I'd like the records transcribed exactly, leaving the images out.
Input data START
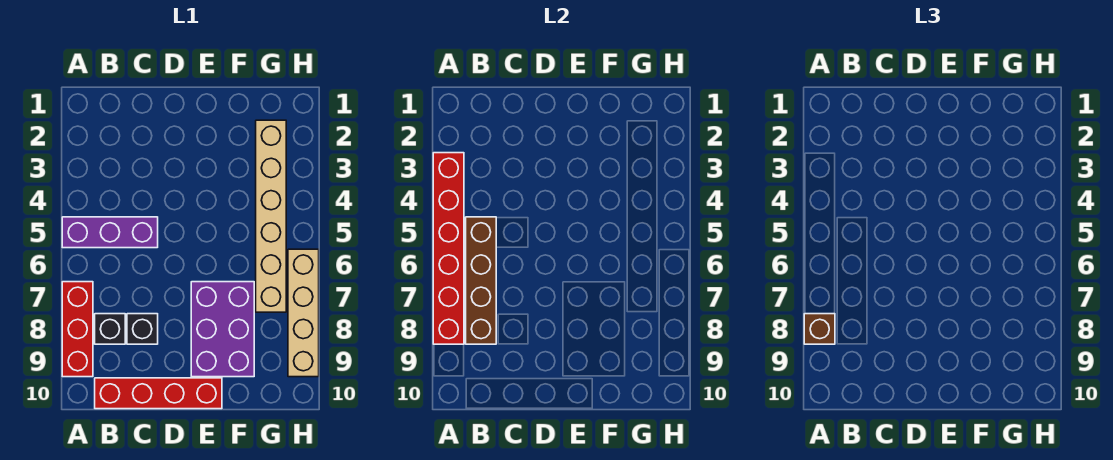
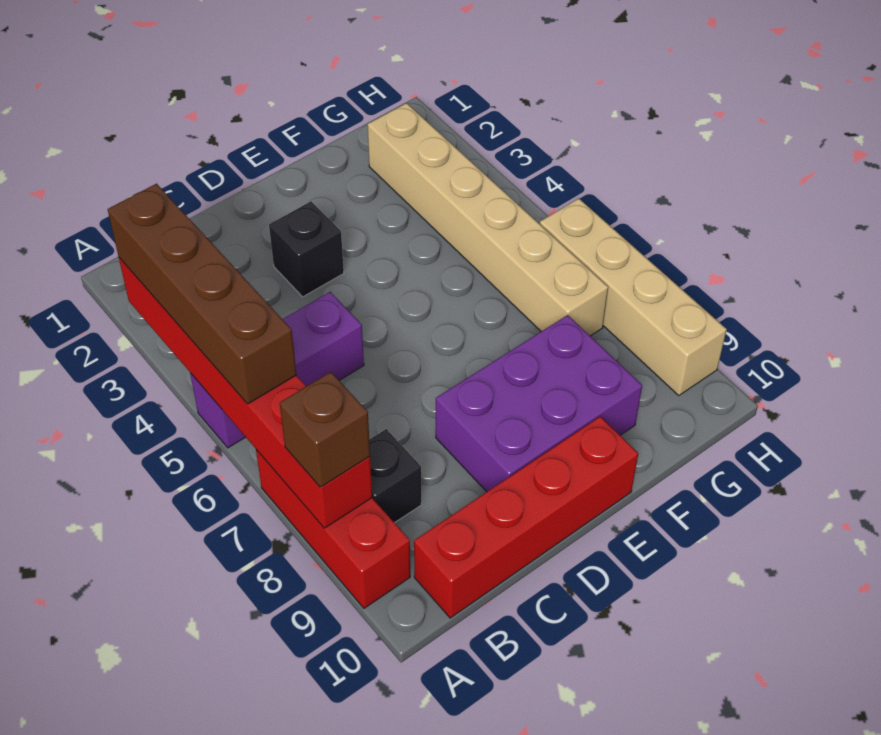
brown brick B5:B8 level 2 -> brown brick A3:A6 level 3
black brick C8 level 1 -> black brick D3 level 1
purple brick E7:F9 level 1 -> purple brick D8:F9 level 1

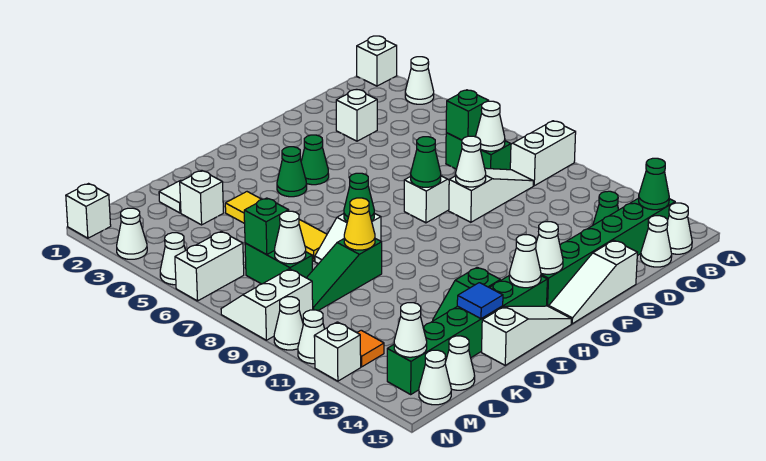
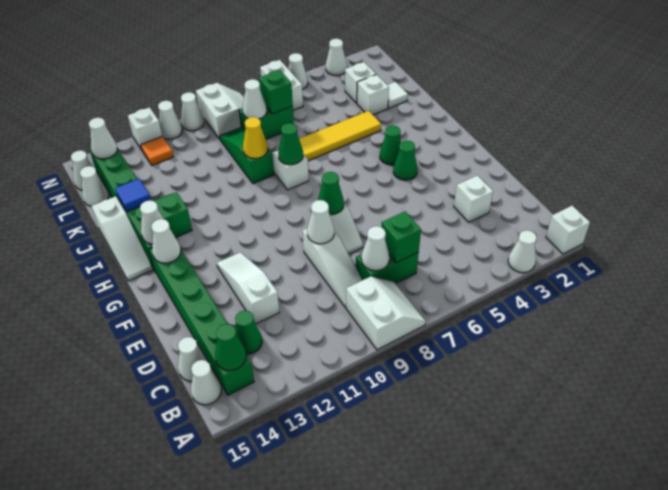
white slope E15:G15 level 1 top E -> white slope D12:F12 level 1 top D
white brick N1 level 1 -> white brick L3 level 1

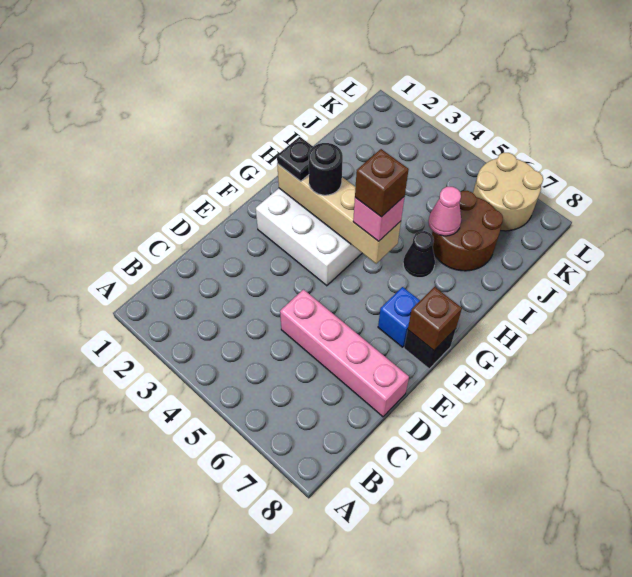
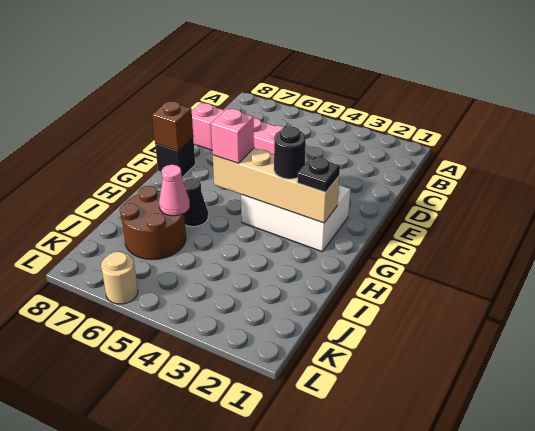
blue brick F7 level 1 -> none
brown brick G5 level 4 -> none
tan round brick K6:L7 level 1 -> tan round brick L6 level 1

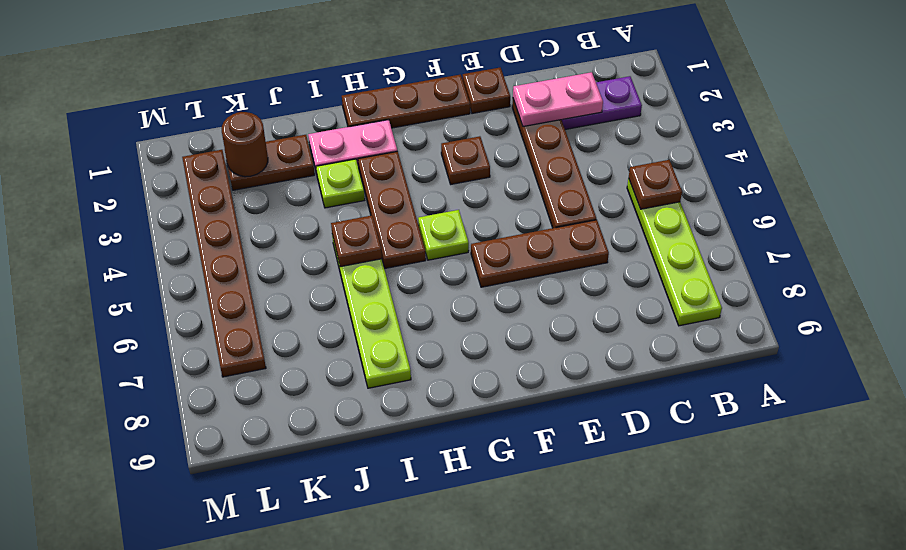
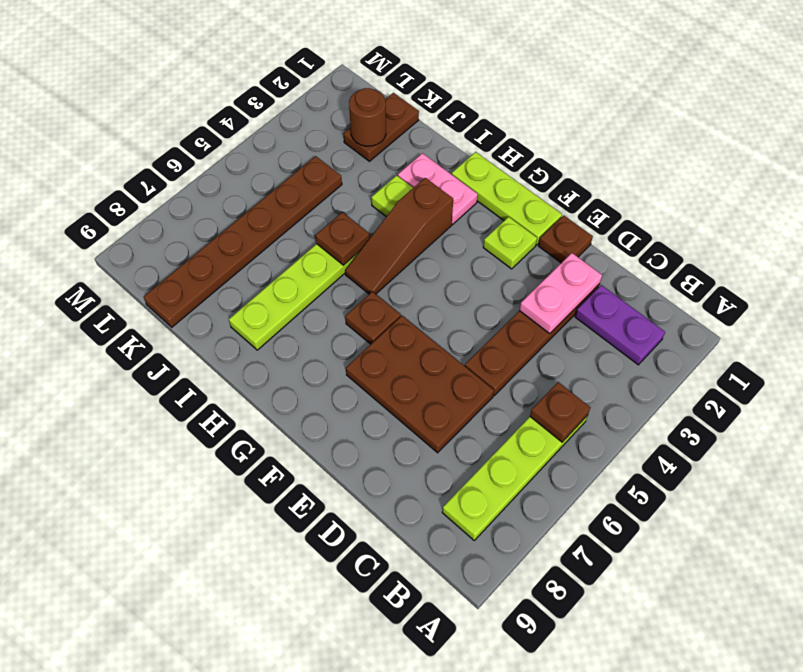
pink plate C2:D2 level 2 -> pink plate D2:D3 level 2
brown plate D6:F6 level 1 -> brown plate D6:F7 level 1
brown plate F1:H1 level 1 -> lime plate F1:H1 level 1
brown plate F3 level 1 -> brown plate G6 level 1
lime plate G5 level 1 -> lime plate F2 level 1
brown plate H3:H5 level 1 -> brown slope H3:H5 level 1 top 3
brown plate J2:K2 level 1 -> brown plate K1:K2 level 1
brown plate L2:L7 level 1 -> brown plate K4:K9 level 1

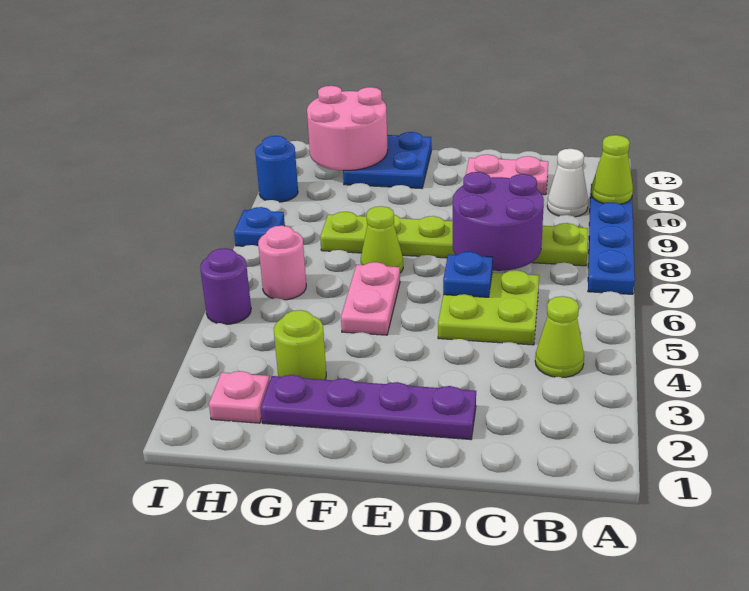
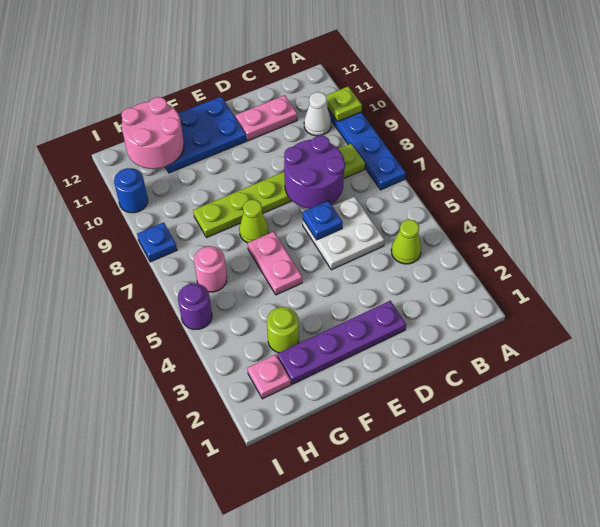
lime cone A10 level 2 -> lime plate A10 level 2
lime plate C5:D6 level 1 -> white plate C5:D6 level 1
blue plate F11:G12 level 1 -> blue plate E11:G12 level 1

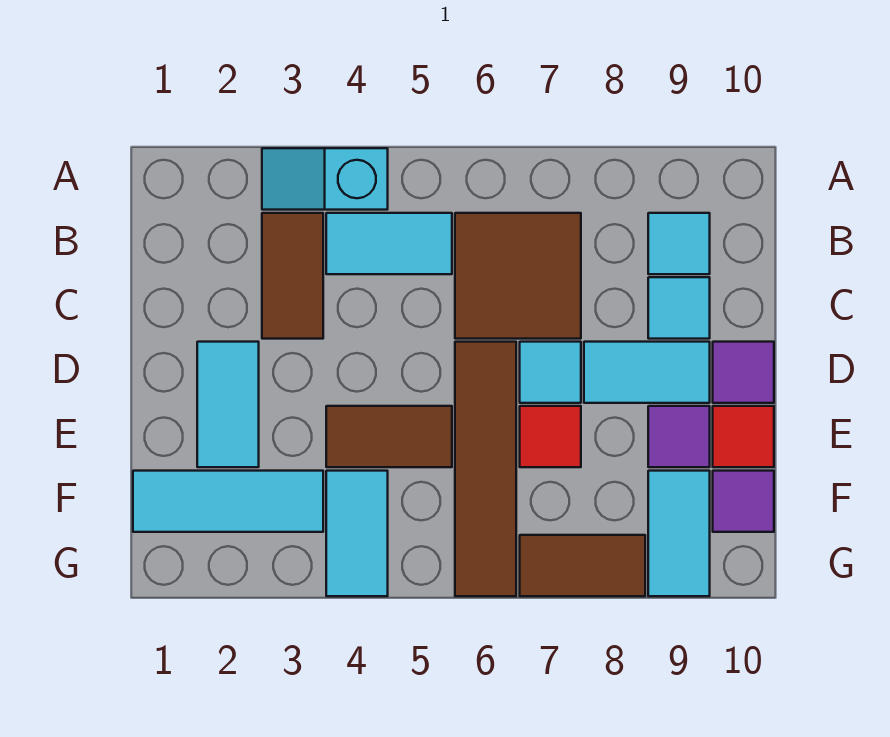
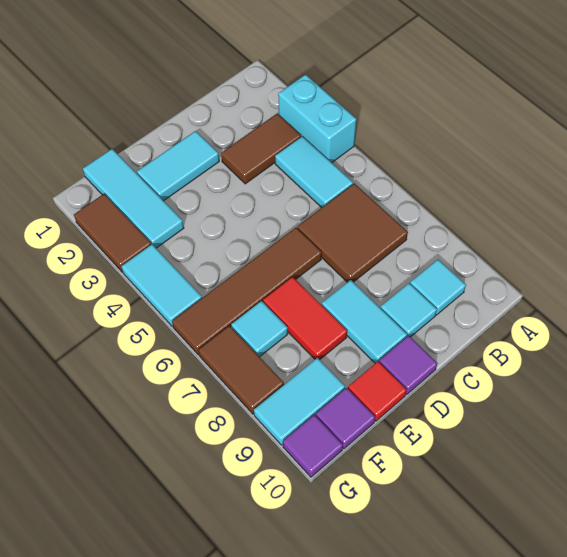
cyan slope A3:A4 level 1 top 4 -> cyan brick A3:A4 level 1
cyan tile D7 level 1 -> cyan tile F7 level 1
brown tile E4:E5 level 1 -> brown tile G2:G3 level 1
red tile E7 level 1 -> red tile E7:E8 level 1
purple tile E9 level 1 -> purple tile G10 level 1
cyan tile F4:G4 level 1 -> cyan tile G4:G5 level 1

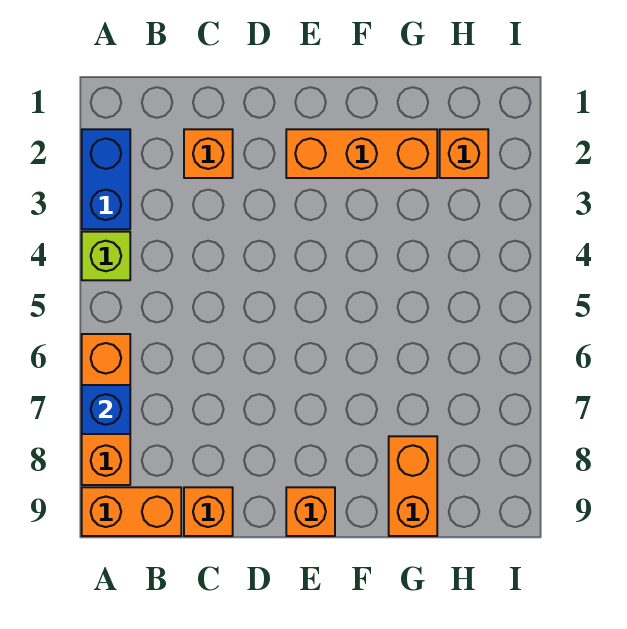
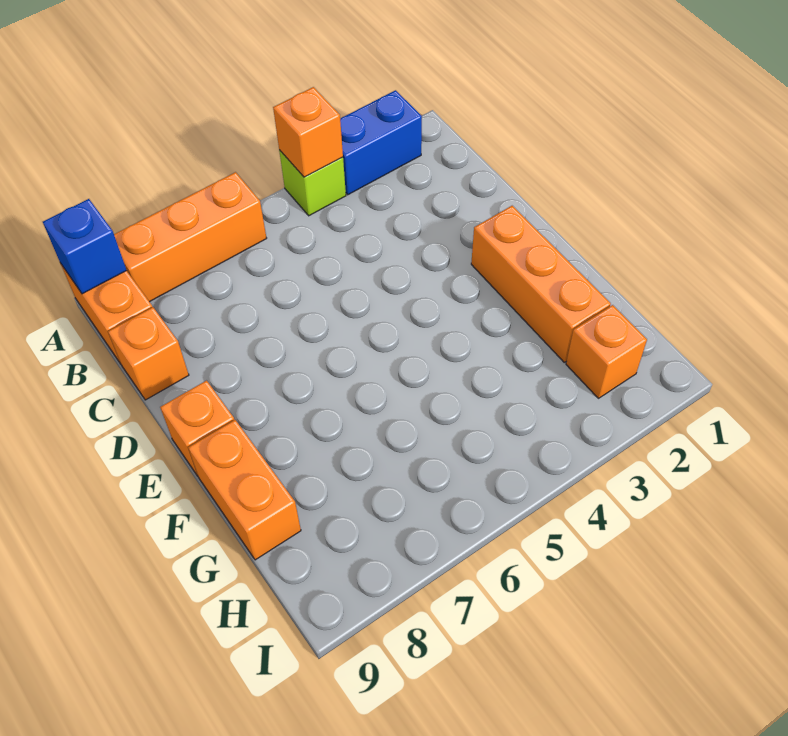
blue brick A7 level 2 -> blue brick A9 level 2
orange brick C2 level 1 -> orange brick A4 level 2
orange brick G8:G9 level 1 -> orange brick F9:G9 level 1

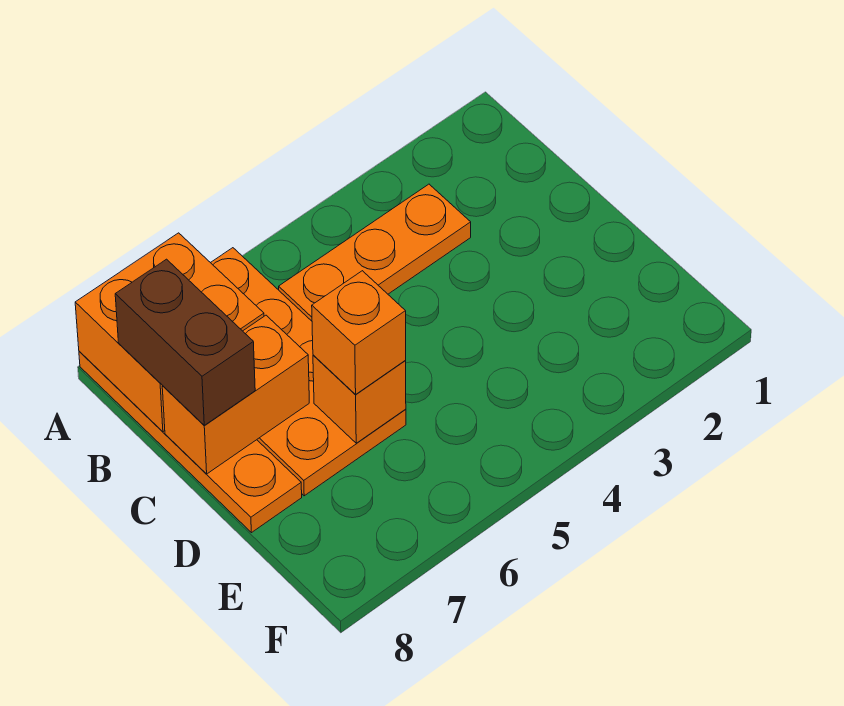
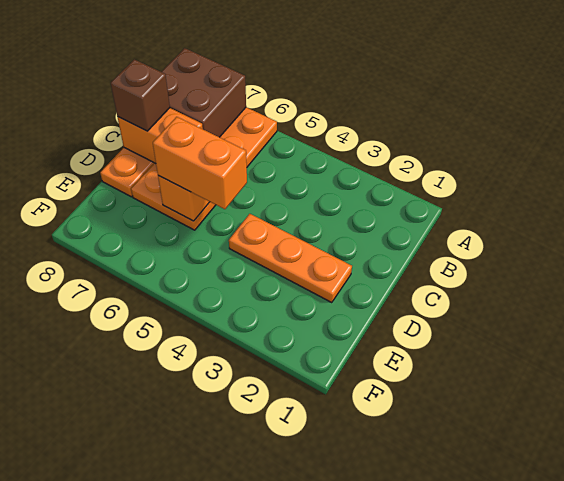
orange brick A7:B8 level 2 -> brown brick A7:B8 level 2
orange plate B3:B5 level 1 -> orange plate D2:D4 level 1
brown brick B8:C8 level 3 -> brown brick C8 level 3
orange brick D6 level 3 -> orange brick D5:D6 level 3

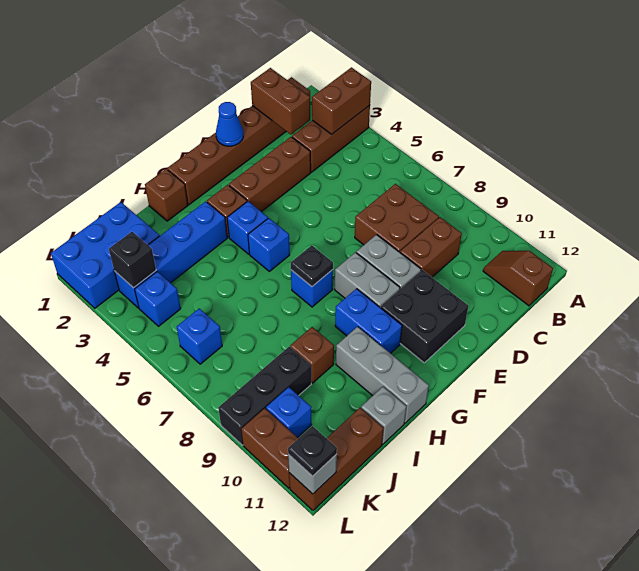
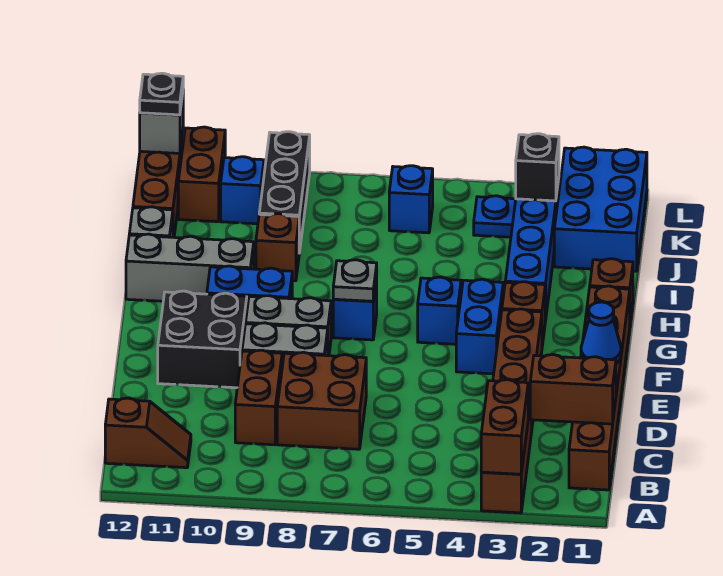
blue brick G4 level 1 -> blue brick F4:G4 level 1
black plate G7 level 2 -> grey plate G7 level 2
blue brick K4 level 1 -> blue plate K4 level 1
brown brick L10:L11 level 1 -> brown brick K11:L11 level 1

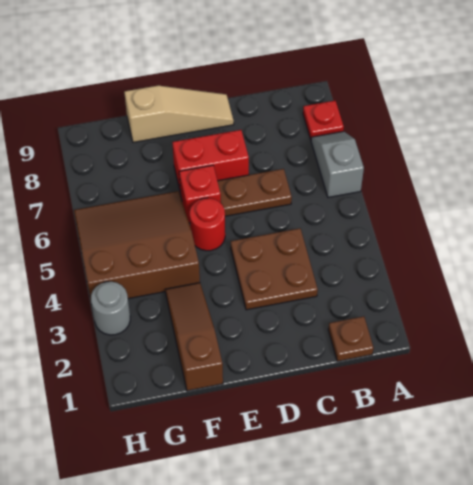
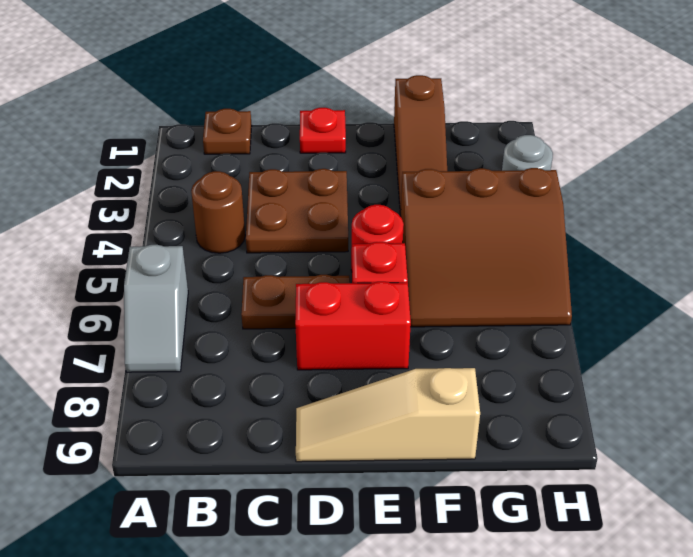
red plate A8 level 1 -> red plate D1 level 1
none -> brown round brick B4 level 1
Input data END
[Response for this exercise]
brown brick B5:B8 level 2 -> brown brick A3:A6 level 3
black brick C8 level 1 -> black brick D3 level 1
purple brick E7:F9 level 1 -> purple brick D8:F9 level 1

white slope E15:G15 level 1 top E -> white slope D12:F12 level 1 top D
white brick N1 level 1 -> white brick L3 level 1

blue brick F7 level 1 -> none
brown brick G5 level 4 -> none
tan round brick K6:L7 level 1 -> tan round brick L6 level 1

pink plate C2:D2 level 2 -> pink plate D2:D3 level 2
brown plate D6:F6 level 1 -> brown plate D6:F7 level 1
brown plate F1:H1 level 1 -> lime plate F1:H1 level 1
brown plate F3 level 1 -> brown plate G6 level 1
lime plate G5 level 1 -> lime plate F2 level 1
brown plate H3:H5 level 1 -> brown slope H3:H5 level 1 top 3
brown plate J2:K2 level 1 -> brown plate K1:K2 level 1
brown plate L2:L7 level 1 -> brown plate K4:K9 level 1

lime cone A10 level 2 -> lime plate A10 level 2
lime plate C5:D6 level 1 -> white plate C5:D6 level 1
blue plate F11:G12 level 1 -> blue plate E11:G12 level 1

cyan slope A3:A4 level 1 top 4 -> cyan brick A3:A4 level 1
cyan tile D7 level 1 -> cyan tile F7 level 1
brown tile E4:E5 level 1 -> brown tile G2:G3 level 1
red tile E7 level 1 -> red tile E7:E8 level 1
purple tile E9 level 1 -> purple tile G10 level 1
cyan tile F4:G4 level 1 -> cyan tile G4:G5 level 1

blue brick A7 level 2 -> blue brick A9 level 2
orange brick C2 level 1 -> orange brick A4 level 2
orange brick G8:G9 level 1 -> orange brick F9:G9 level 1

orange brick A7:B8 level 2 -> brown brick A7:B8 level 2
orange plate B3:B5 level 1 -> orange plate D2:D4 level 1
brown brick B8:C8 level 3 -> brown brick C8 level 3
orange brick D6 level 3 -> orange brick D5:D6 level 3

blue brick G4 level 1 -> blue brick F4:G4 level 1
black plate G7 level 2 -> grey plate G7 level 2
blue brick K4 level 1 -> blue plate K4 level 1
brown brick L10:L11 level 1 -> brown brick K11:L11 level 1

red plate A8 level 1 -> red plate D1 level 1
none -> brown round brick B4 level 1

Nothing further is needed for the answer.